'''

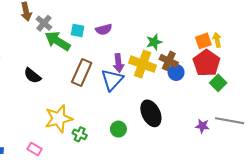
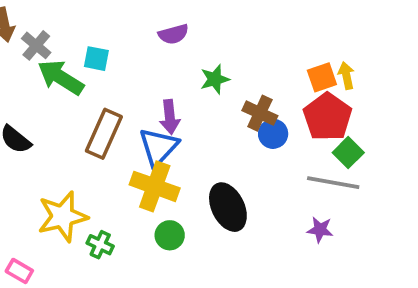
purple semicircle: (104, 29) -> (173, 34), moved
green star: (154, 42) -> (215, 79), moved
yellow cross: (143, 64) -> (155, 186), moved
gray line: (230, 121) -> (333, 183), moved

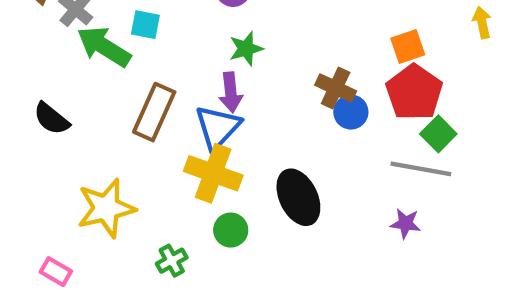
yellow arrow: (346, 76) -> (482, 22), moved
green star: (215, 79) -> (246, 49), moved
green cross: (100, 245) -> (172, 261), moved, turned 36

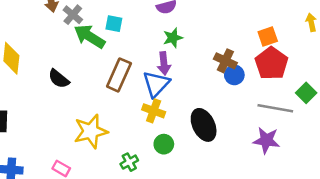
green square: (438, 134) -> (306, 93), moved
yellow cross: (213, 173) -> (154, 111), size x0.7
purple star: (406, 223) -> (266, 140), size x1.5

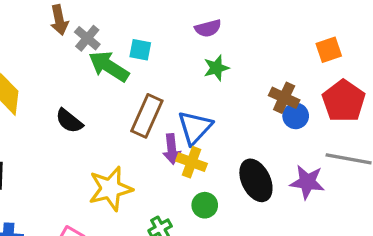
orange square: (268, 36) -> (329, 50), moved
purple arrow: (164, 63) -> (172, 149), moved
purple star: (266, 140) -> (307, 182), moved

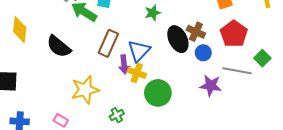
blue circle: (296, 116) -> (203, 53), moved
black semicircle: (69, 121) -> (59, 46), size x1.4
black ellipse: (256, 180) -> (178, 39), moved
green circle: (205, 205) -> (158, 93), moved, size x1.6

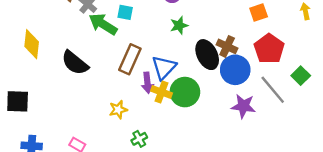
blue circle: (203, 53) -> (235, 70), size x1.6
gray line: (237, 71) -> (273, 90), turned 40
yellow star: (85, 90) -> (118, 110), moved, size x0.6
green circle: (158, 93) -> (185, 92), moved

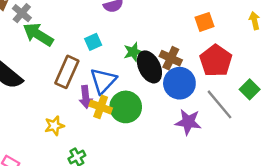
cyan square: (125, 12) -> (93, 42), moved, turned -35
green star: (179, 25) -> (133, 52), moved

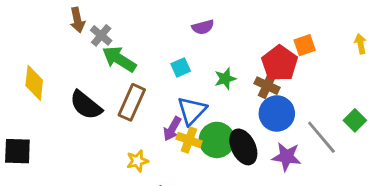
red pentagon: (216, 61) -> (280, 63), moved
black ellipse: (149, 67) -> (243, 147), moved
brown rectangle: (67, 72) -> (132, 102), moved
purple arrow: (86, 97) -> (172, 129), turned 35

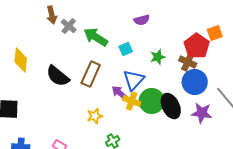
green arrow: (119, 59) -> (96, 37), moved
purple arrow: (172, 129) -> (120, 93), turned 102

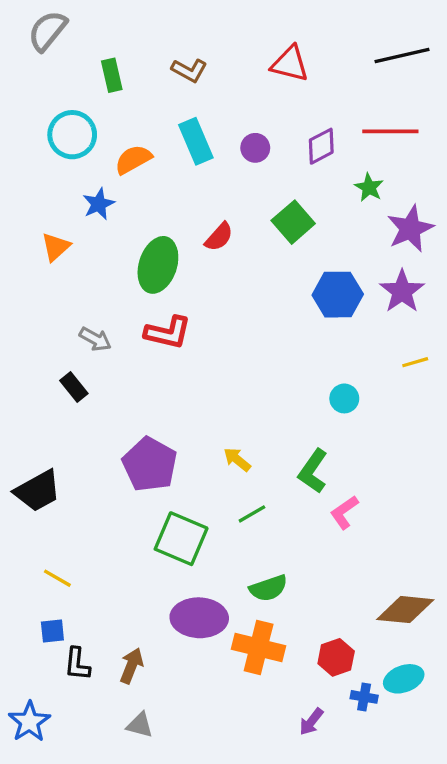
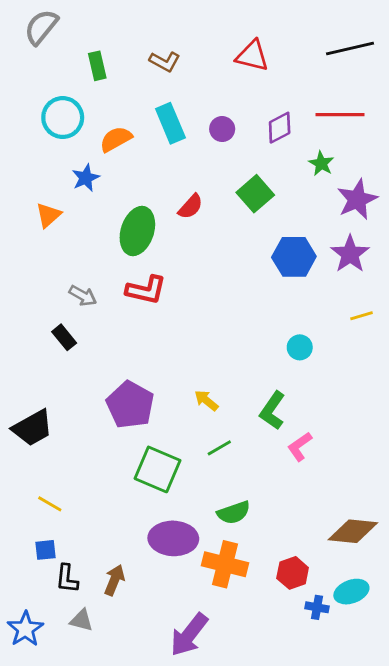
purple arrow: (311, 722) -> (189, 635), moved, size x1.8
gray triangle: (140, 725) -> (81, 620), moved

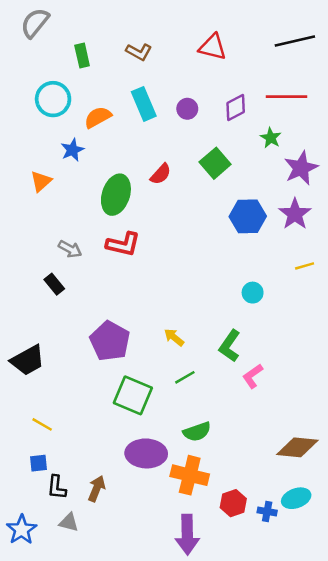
red hexagon: (293, 573) -> (233, 503), moved
purple arrow: (189, 635) -> (187, 534), moved, turned -39

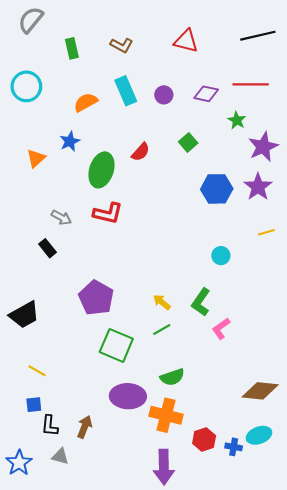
cyan circle: (53, 99) -> (26, 86), moved
purple diamond: (236, 108) -> (206, 94), turned 40
blue star: (72, 150) -> (70, 141), moved
green square: (215, 163) -> (188, 142), size x0.7
yellow arrow: (174, 337) -> (162, 302), moved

'''

Assigned task. Report the number of lines in the entries above that include the string "green". Give nothing but the number.

Response area. 9